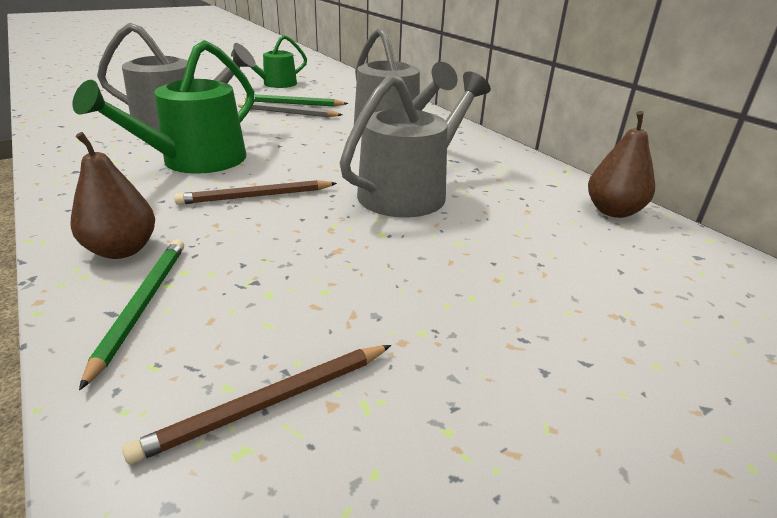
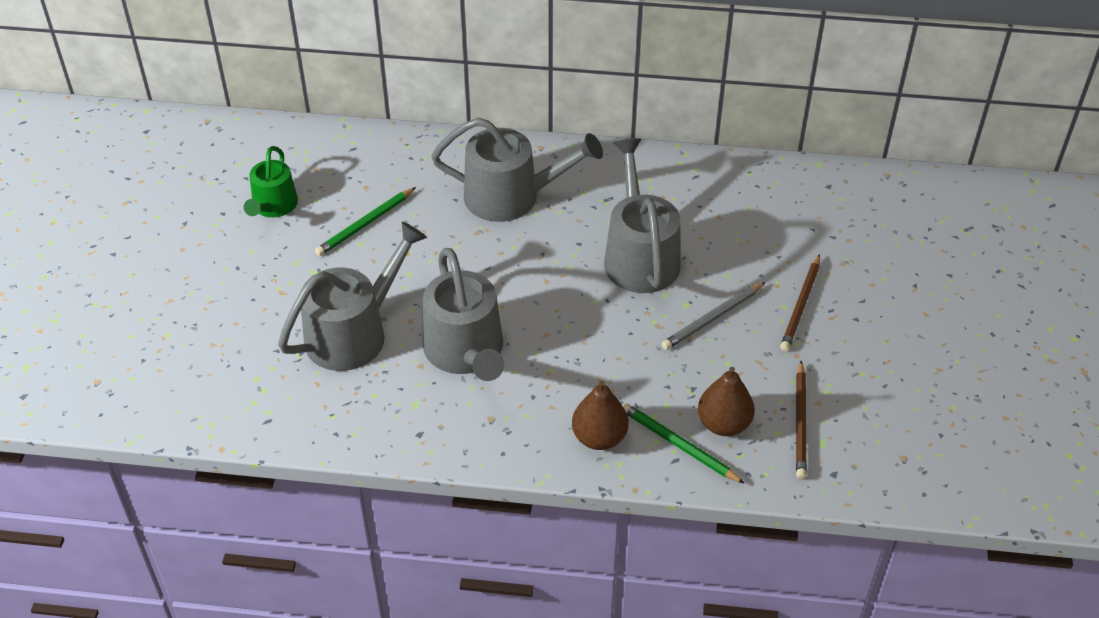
camera: 50 degrees left, 15 degrees up
(196, 161) = (466, 351): green watering can -> grey watering can
(255, 196) = (572, 342): brown pencil -> brown pencil (801, 306)
(287, 113) = (390, 242): grey pencil -> grey pencil (712, 318)
(613, 211) = (755, 177): brown pear -> brown pear (723, 424)

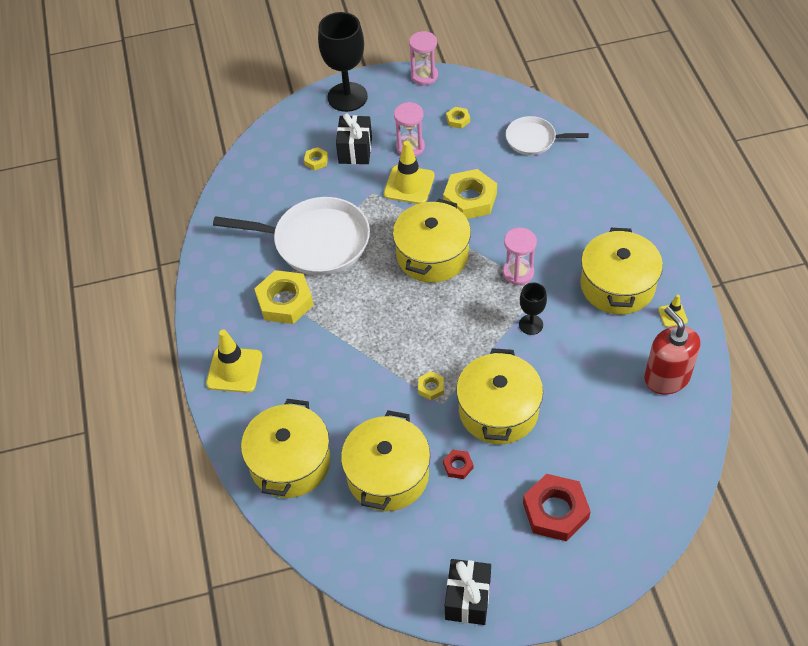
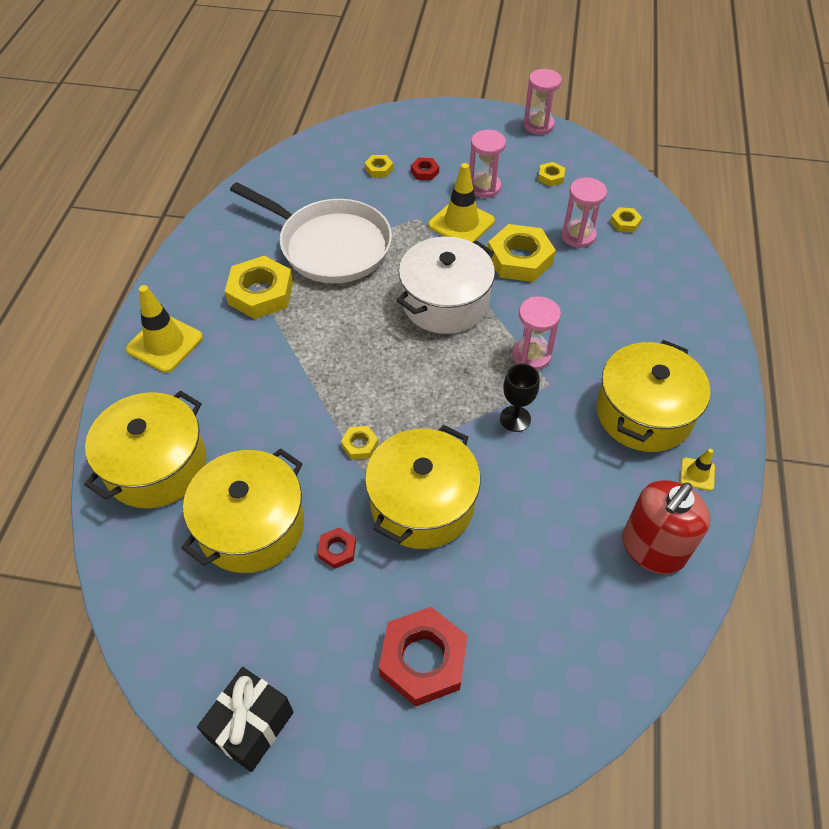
camera: 20 degrees right, 0 degrees up
(347, 97) = (447, 120): black goblet -> none
(355, 150) = (424, 172): black gift -> red nut
(432, 255) = (445, 302): yellow pot -> white pot
(504, 163) = (578, 236): none -> pink hourglass
(534, 139) = (625, 223): white pan -> yellow nut
(666, 377) = (652, 548): red soap dispenser -> red soap dispenser turned 135 degrees counterclockwise

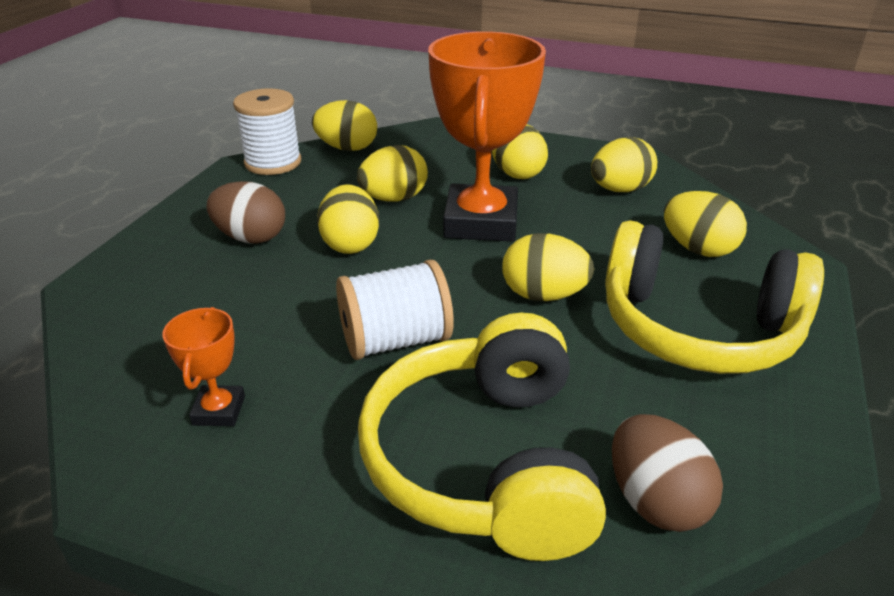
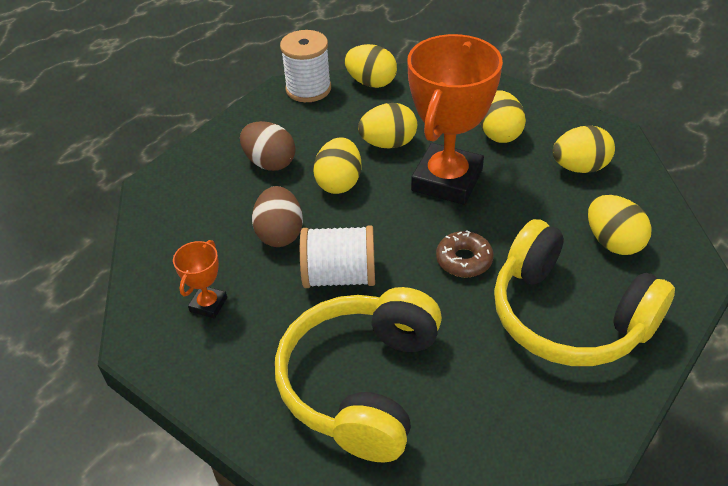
camera: 20 degrees right, 10 degrees up
(543, 295) = (464, 260): yellow egg -> brown donut
(655, 501) = (460, 441): brown egg -> brown egg (280, 234)

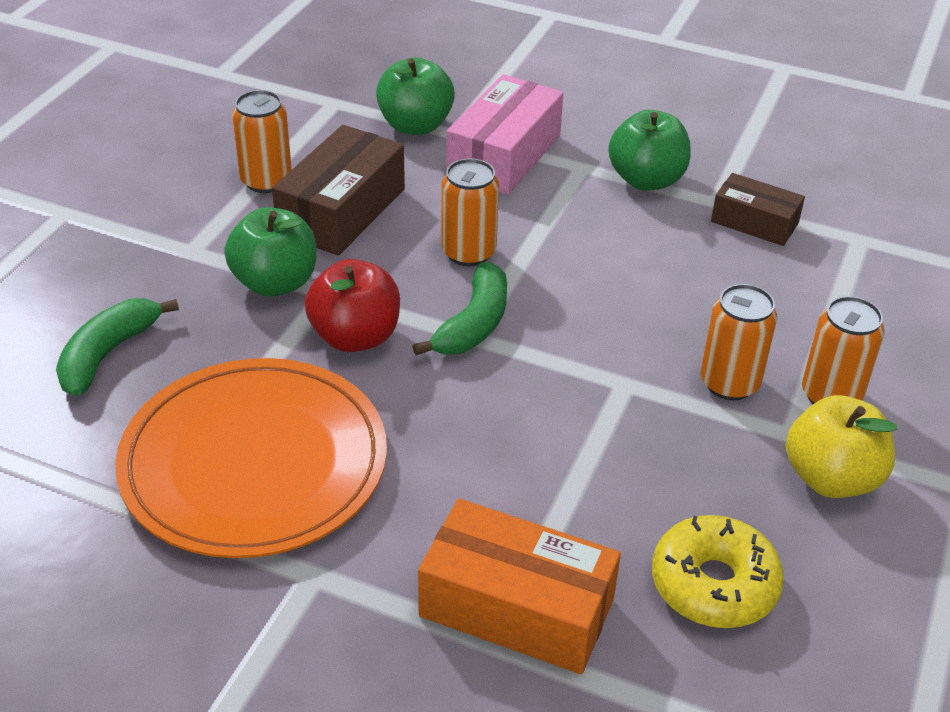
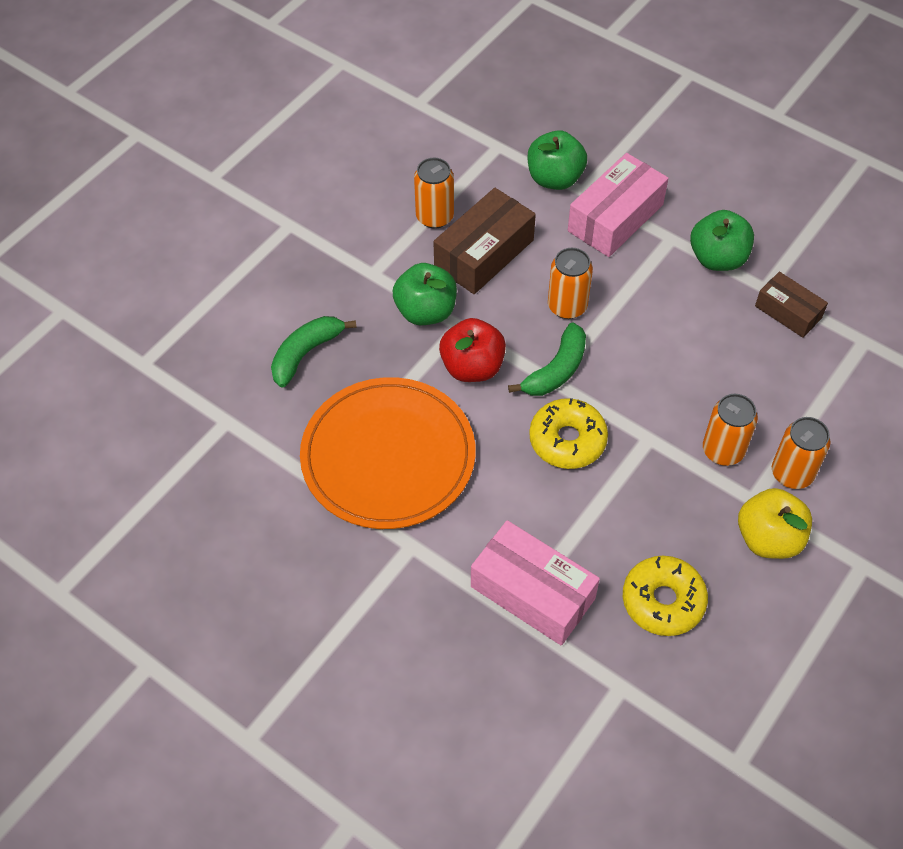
camera: 15 degrees right, 15 degrees up
(513, 403) = (567, 440): none -> yellow donut
(516, 607) = (532, 592): orange box -> pink box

────────────────────────────────────────

**Instructions for the task**: Please retype every entry above exactly, leaving out any picture.

**Exercise response**:
camera: 50 degrees left, 15 degrees up
(196, 161) = (466, 351): green watering can -> grey watering can
(255, 196) = (572, 342): brown pencil -> brown pencil (801, 306)
(287, 113) = (390, 242): grey pencil -> grey pencil (712, 318)
(613, 211) = (755, 177): brown pear -> brown pear (723, 424)

camera: 20 degrees right, 0 degrees up
(347, 97) = (447, 120): black goblet -> none
(355, 150) = (424, 172): black gift -> red nut
(432, 255) = (445, 302): yellow pot -> white pot
(504, 163) = (578, 236): none -> pink hourglass
(534, 139) = (625, 223): white pan -> yellow nut
(666, 377) = (652, 548): red soap dispenser -> red soap dispenser turned 135 degrees counterclockwise

camera: 20 degrees right, 10 degrees up
(543, 295) = (464, 260): yellow egg -> brown donut
(655, 501) = (460, 441): brown egg -> brown egg (280, 234)

camera: 15 degrees right, 15 degrees up
(513, 403) = (567, 440): none -> yellow donut
(516, 607) = (532, 592): orange box -> pink box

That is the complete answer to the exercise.